DESCRIPTION OF THE TASK
Copy out each line of the data holding "degrees".

DATA SECTION
########################################

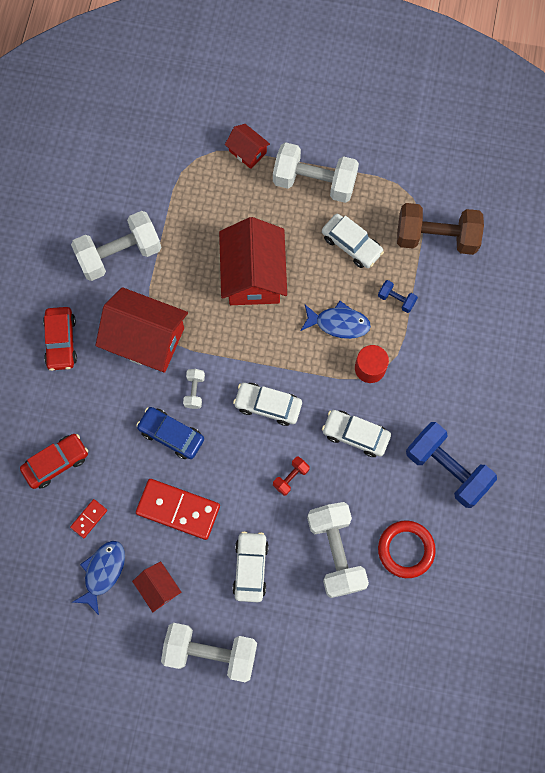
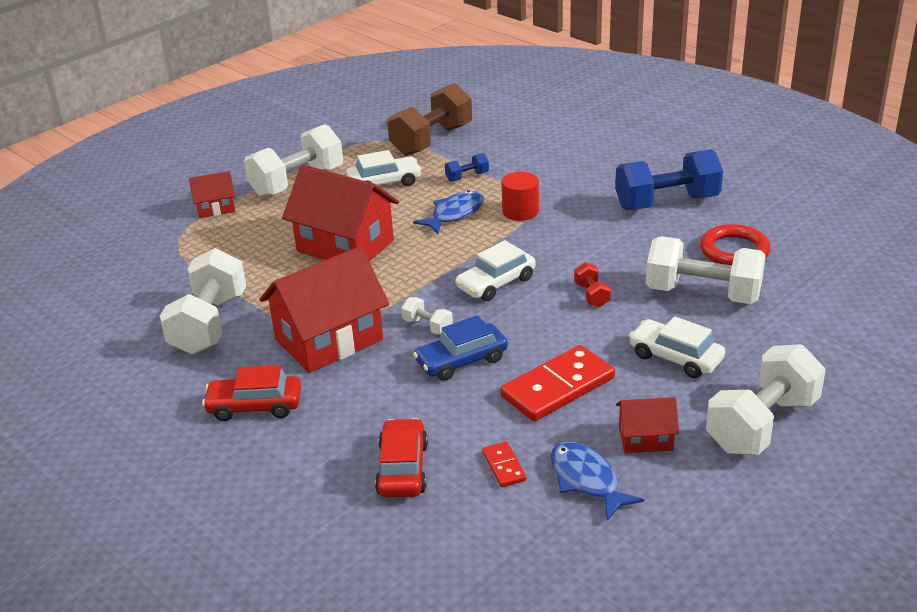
camera: 55 degrees left, 40 degrees down
(61, 341) = (255, 406): red car -> red car turned 150 degrees clockwise
(355, 435) = (582, 241): white car -> none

########################################

YOUR SOLUTION
camera: 55 degrees left, 40 degrees down
(61, 341) = (255, 406): red car -> red car turned 150 degrees clockwise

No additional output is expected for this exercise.